# The problem
Only one stretch of the listing below is wanted. Give it again exactly, from the line with "grey brick A6:B6" through the line with "black brick G7:G8".

# Records for this exercise
▼▼▼
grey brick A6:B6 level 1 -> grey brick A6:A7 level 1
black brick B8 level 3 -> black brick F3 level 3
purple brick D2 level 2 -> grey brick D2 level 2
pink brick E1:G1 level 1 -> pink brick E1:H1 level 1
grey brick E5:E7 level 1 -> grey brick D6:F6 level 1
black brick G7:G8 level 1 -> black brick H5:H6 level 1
▲▲▲
▼▼▼
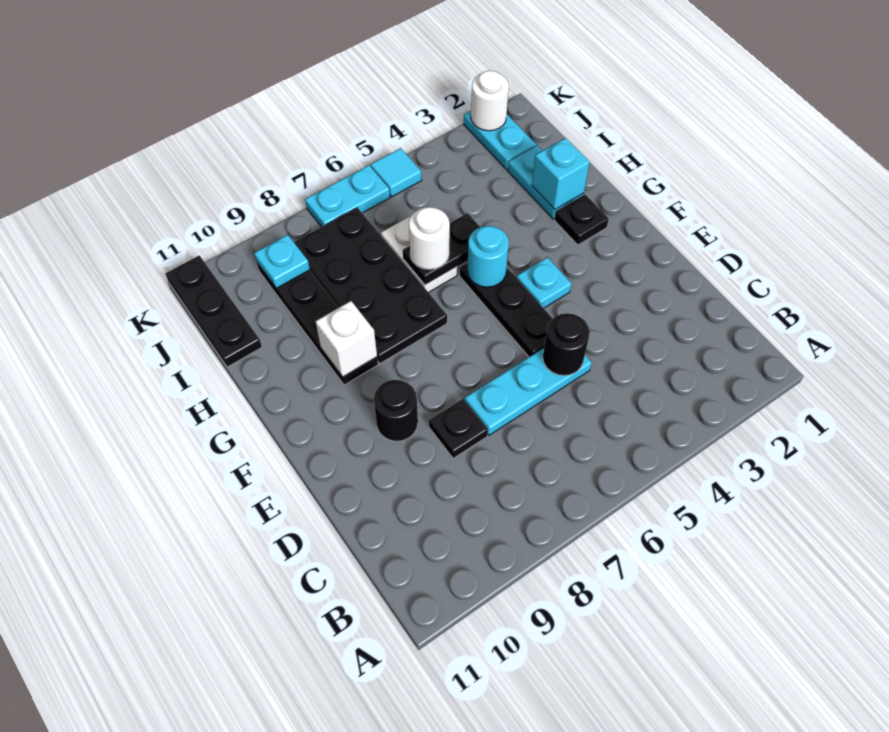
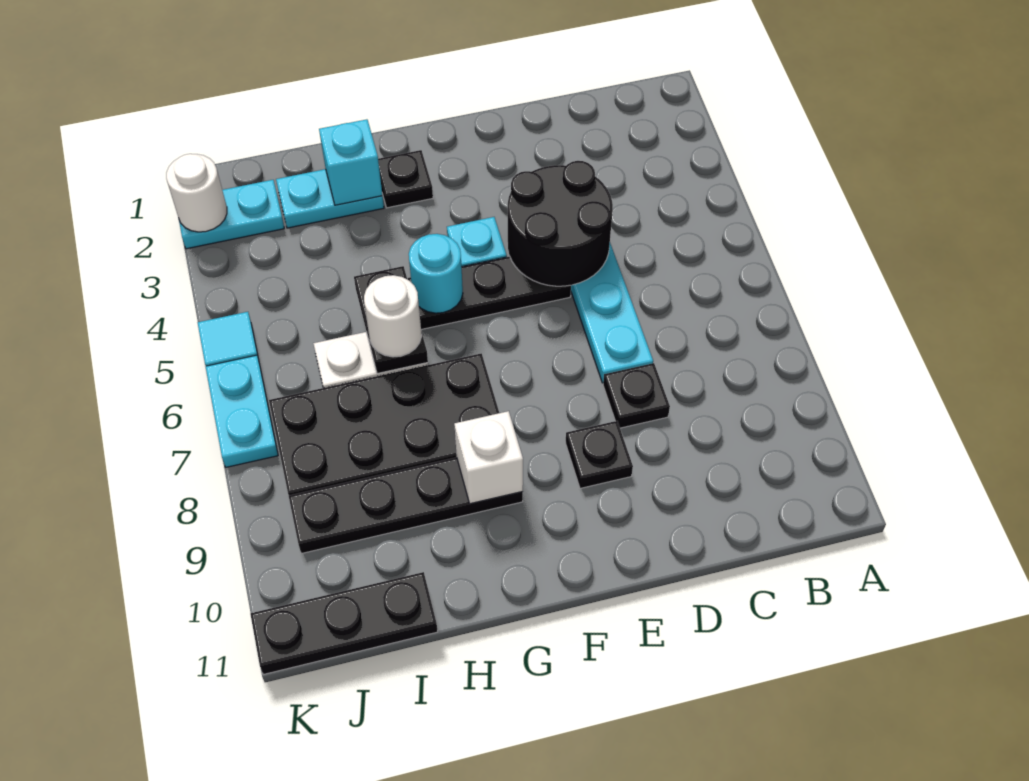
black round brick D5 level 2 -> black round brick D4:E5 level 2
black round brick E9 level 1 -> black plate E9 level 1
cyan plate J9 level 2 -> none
▲▲▲
# Final answer
grey brick A6:B6 level 1 -> grey brick A6:A7 level 1
black brick B8 level 3 -> black brick F3 level 3
purple brick D2 level 2 -> grey brick D2 level 2
pink brick E1:G1 level 1 -> pink brick E1:H1 level 1
grey brick E5:E7 level 1 -> grey brick D6:F6 level 1
black brick G7:G8 level 1 -> black brick H5:H6 level 1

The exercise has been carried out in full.